Task item →
Repeat the records. Match each character exactly.

Given records →
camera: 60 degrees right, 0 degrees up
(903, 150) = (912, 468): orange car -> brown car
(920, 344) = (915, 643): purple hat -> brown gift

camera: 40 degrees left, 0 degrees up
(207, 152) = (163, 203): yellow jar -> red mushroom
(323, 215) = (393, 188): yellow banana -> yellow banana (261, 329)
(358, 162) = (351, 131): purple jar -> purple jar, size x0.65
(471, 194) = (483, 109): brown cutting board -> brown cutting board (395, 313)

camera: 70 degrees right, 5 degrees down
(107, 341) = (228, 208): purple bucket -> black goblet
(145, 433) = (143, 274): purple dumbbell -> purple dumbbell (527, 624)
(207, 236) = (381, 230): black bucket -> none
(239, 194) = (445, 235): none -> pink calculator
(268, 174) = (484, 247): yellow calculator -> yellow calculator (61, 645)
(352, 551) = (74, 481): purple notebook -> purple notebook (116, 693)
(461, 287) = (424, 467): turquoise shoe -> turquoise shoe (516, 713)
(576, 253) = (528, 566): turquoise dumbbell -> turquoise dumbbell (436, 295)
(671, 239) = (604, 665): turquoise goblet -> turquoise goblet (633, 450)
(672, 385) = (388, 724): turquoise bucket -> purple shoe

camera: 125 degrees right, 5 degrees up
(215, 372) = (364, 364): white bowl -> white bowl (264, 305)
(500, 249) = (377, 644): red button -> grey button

Expected output →
camera: 60 degrees right, 0 degrees up
(903, 150) = (912, 468): orange car -> brown car
(920, 344) = (915, 643): purple hat -> brown gift

camera: 40 degrees left, 0 degrees up
(207, 152) = (163, 203): yellow jar -> red mushroom
(323, 215) = (393, 188): yellow banana -> yellow banana (261, 329)
(358, 162) = (351, 131): purple jar -> purple jar, size x0.65
(471, 194) = (483, 109): brown cutting board -> brown cutting board (395, 313)

camera: 70 degrees right, 5 degrees down
(107, 341) = (228, 208): purple bucket -> black goblet
(145, 433) = (143, 274): purple dumbbell -> purple dumbbell (527, 624)
(207, 236) = (381, 230): black bucket -> none
(239, 194) = (445, 235): none -> pink calculator
(268, 174) = (484, 247): yellow calculator -> yellow calculator (61, 645)
(352, 551) = (74, 481): purple notebook -> purple notebook (116, 693)
(461, 287) = (424, 467): turquoise shoe -> turquoise shoe (516, 713)
(576, 253) = (528, 566): turquoise dumbbell -> turquoise dumbbell (436, 295)
(671, 239) = (604, 665): turquoise goblet -> turquoise goblet (633, 450)
(672, 385) = (388, 724): turquoise bucket -> purple shoe

camera: 125 degrees right, 5 degrees up
(215, 372) = (364, 364): white bowl -> white bowl (264, 305)
(500, 249) = (377, 644): red button -> grey button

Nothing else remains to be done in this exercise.